(SOURCE MATERIAL Opens)

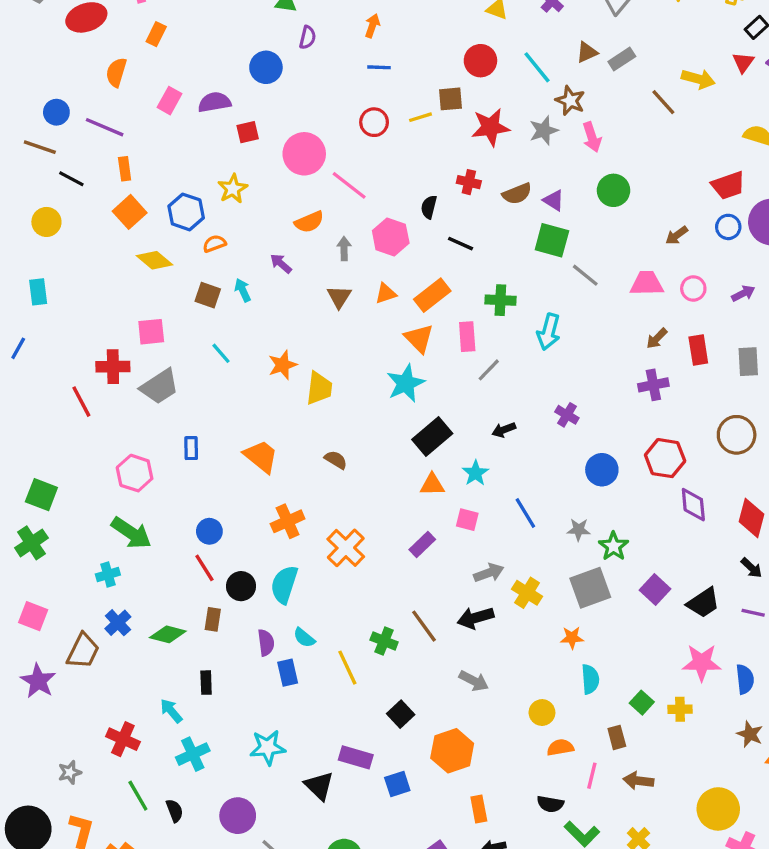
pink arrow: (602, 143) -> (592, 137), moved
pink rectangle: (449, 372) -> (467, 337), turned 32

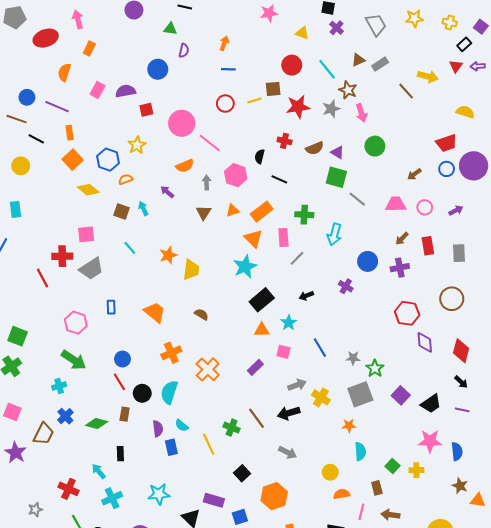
blue circle: (602, 470) -> (368, 261), moved

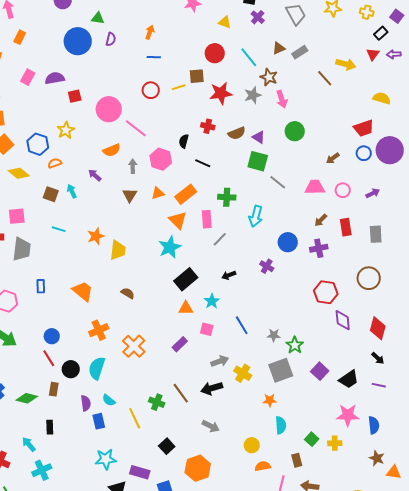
blue circle: (158, 69) -> (78, 41), moved, size x1.4
cyan line: (130, 248) -> (59, 229), turned -32
gray trapezoid: (91, 269) -> (22, 249), turned -50
cyan star: (159, 494) -> (106, 459), moved

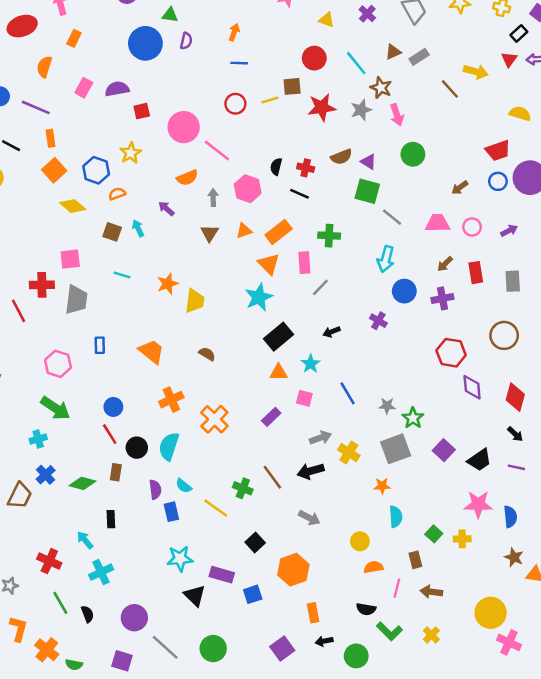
red cross: (208, 126) -> (306, 168), moved
cyan arrow: (256, 216) -> (386, 259), moved
yellow line: (135, 418) -> (216, 508), turned -30

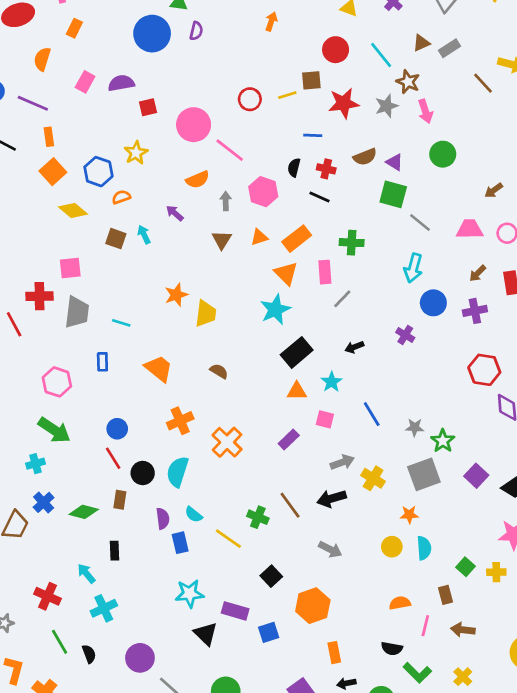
orange arrow: (234, 32) -> (271, 22), moved
blue line: (239, 63) -> (313, 135), moved
cyan line: (122, 275) -> (121, 323), moved
yellow circle: (360, 541) -> (392, 547), moved

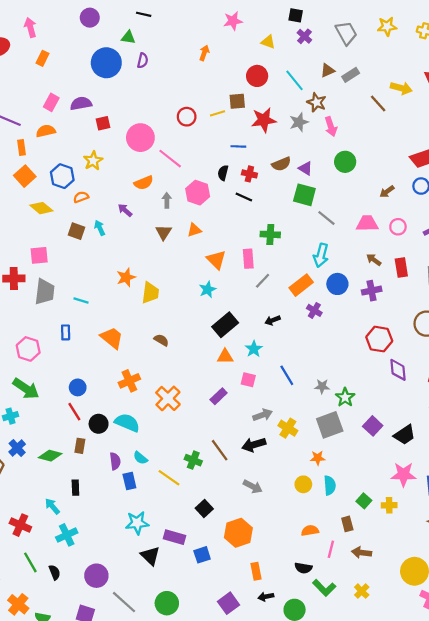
orange semicircle: (42, 59) -> (46, 131), moved, turned 60
orange rectangle: (297, 239) -> (301, 285), moved
brown arrow: (478, 273) -> (374, 260), turned 80
cyan star: (275, 310) -> (208, 289), size x0.7
cyan semicircle: (177, 472) -> (127, 423), turned 95

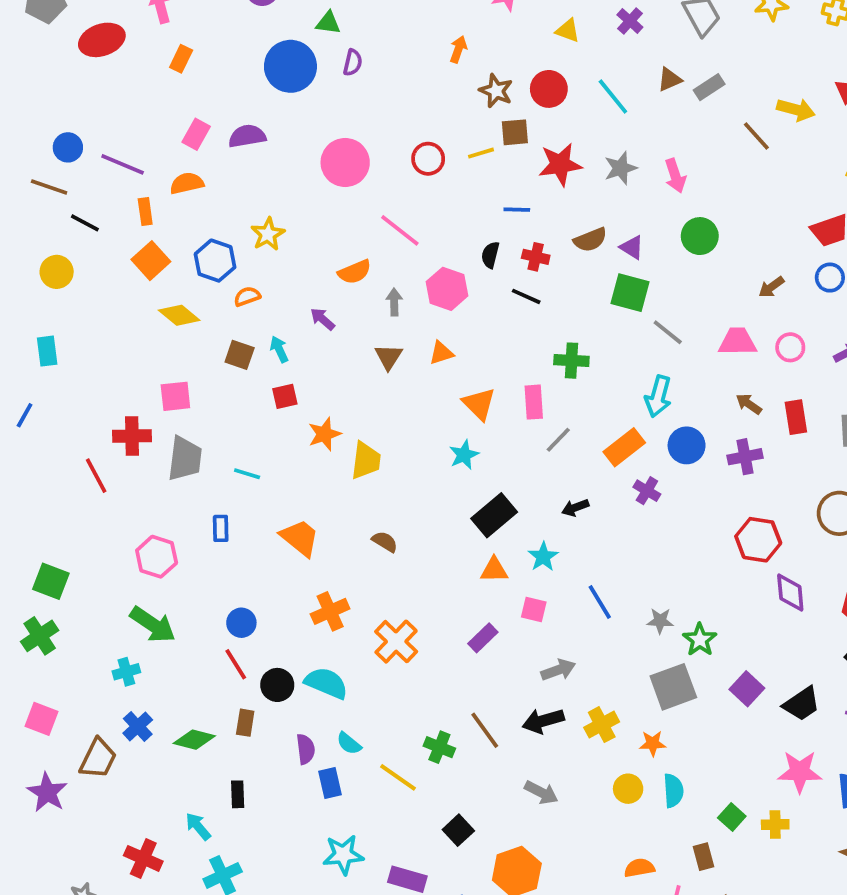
brown star: (317, 102) -> (496, 91), moved
red square: (103, 123) -> (285, 396), moved
pink circle: (140, 138) -> (345, 162), moved
yellow cross: (288, 428) -> (602, 725), moved, turned 30

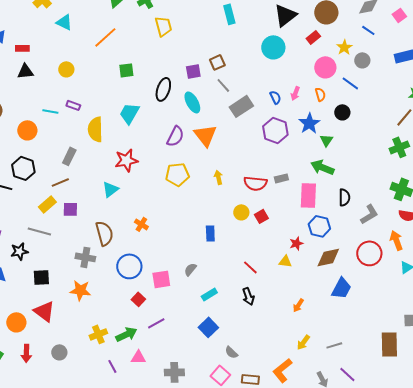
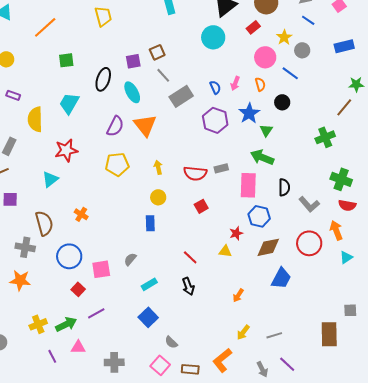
green cross: (399, 147) -> (325, 137), moved
yellow circle: (241, 212) -> (158, 197), moved
gray L-shape: (369, 214) -> (309, 204), turned 80

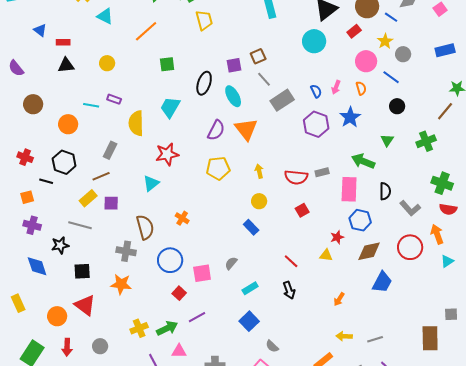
blue line: (308, 20) -> (391, 17), moved
black circle: (282, 102) -> (397, 106), moved
green triangle: (266, 130) -> (387, 140), moved
blue rectangle: (150, 223) -> (251, 227), turned -42
yellow arrow: (243, 332) -> (344, 336), turned 56

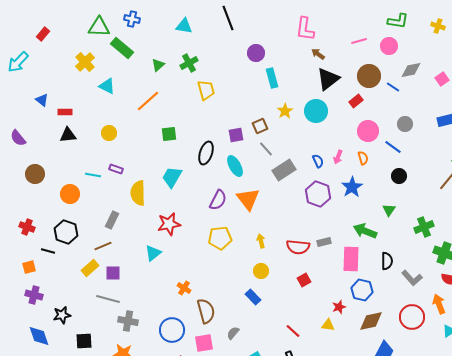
yellow star: (385, 41) -> (285, 111), moved
green cross: (426, 141) -> (424, 227), moved
gray line: (80, 225) -> (108, 299), moved
brown semicircle: (145, 227) -> (206, 311), moved

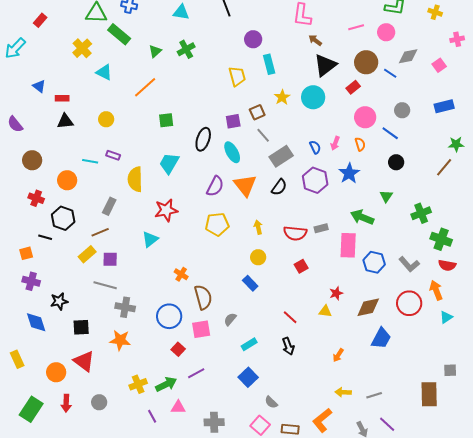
yellow trapezoid: (206, 90) -> (237, 76), moved
red cross: (27, 227) -> (36, 198), moved
black semicircle: (387, 261) -> (279, 187), moved, turned 36
blue hexagon: (362, 290) -> (374, 262), moved

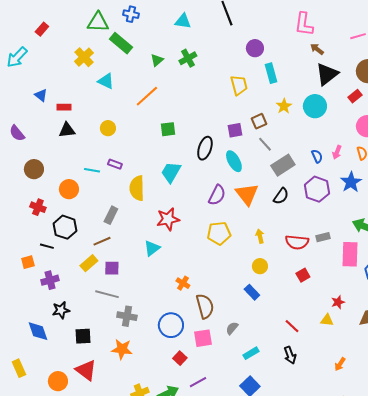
purple cross: (31, 281) -> (50, 280), moved, turned -30

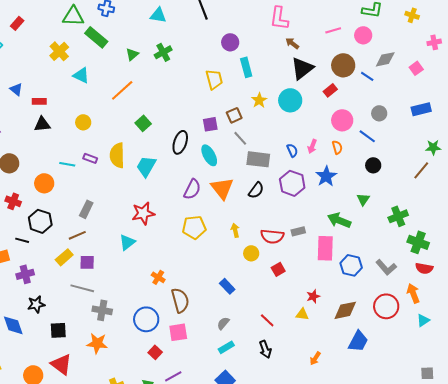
green square: (168, 129) -> (143, 123), turned -35
gray rectangle: (283, 165) -> (258, 159), turned 40
yellow semicircle: (137, 188) -> (117, 155), moved
yellow circle: (260, 266) -> (251, 253), moved
gray semicircle: (232, 328) -> (223, 323), moved

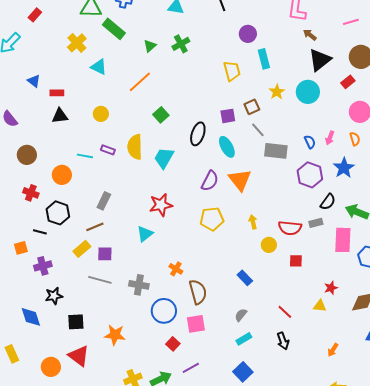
black semicircle: (256, 190) -> (328, 202), moved
red square: (278, 269) -> (296, 261), turned 32
gray cross: (102, 310) -> (139, 285), moved

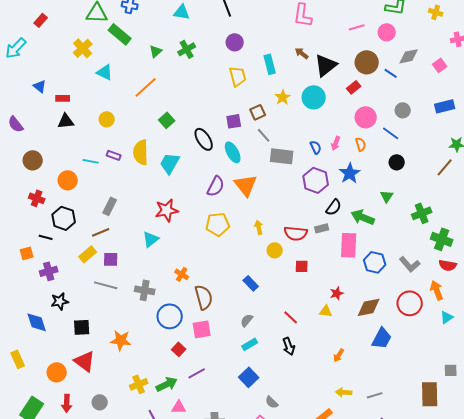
purple circle: (248, 34) -> (235, 42), moved
brown arrow: (310, 35) -> (302, 53), moved
black ellipse: (198, 134) -> (204, 139), turned -50

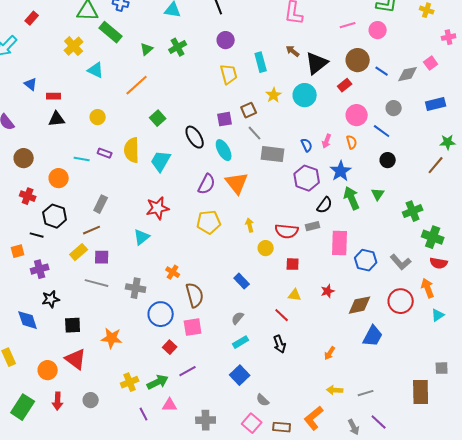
gray diamond: (409, 56) -> (408, 74), moved
green arrow: (363, 217) -> (352, 198), moved, turned 45
yellow triangle: (326, 311) -> (295, 295), moved

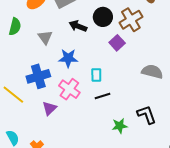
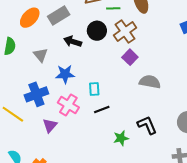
purple square: (117, 43) -> (130, 57), moved

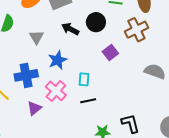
brown cross: (125, 32) -> (136, 30), moved
purple square: (130, 57) -> (110, 53), moved
blue star: (65, 74) -> (58, 60), turned -30
gray semicircle: (150, 82) -> (155, 71), moved

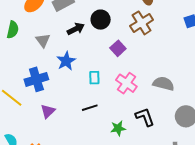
black arrow: (70, 29) -> (76, 29), turned 132
gray semicircle: (155, 71) -> (163, 84), moved
pink cross: (56, 91) -> (126, 83), moved
black line: (88, 101) -> (90, 108), moved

(SOURCE MATERIAL Closes)

### TASK STATEMENT
Write out each line above with the word "cyan".

### SOLUTION BELOW
cyan line: (130, 248) -> (59, 229), turned -32
cyan star: (159, 494) -> (106, 459), moved
cyan arrow: (256, 216) -> (386, 259), moved
cyan line: (122, 275) -> (121, 323), moved
cyan star: (275, 310) -> (208, 289), size x0.7
cyan semicircle: (177, 472) -> (127, 423), turned 95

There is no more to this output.